Task to carry out
In this material, which lines include the string "none"? Show them.

Data
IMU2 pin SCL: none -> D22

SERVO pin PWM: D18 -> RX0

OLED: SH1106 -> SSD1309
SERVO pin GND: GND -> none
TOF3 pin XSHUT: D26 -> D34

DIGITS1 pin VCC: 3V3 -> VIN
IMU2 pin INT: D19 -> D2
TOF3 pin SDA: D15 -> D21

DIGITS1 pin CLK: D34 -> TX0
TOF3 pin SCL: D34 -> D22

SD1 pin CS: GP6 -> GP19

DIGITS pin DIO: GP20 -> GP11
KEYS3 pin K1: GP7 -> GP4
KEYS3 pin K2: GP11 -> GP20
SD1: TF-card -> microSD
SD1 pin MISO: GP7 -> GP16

The answer
IMU2 pin SCL: none -> D22
SERVO pin GND: GND -> none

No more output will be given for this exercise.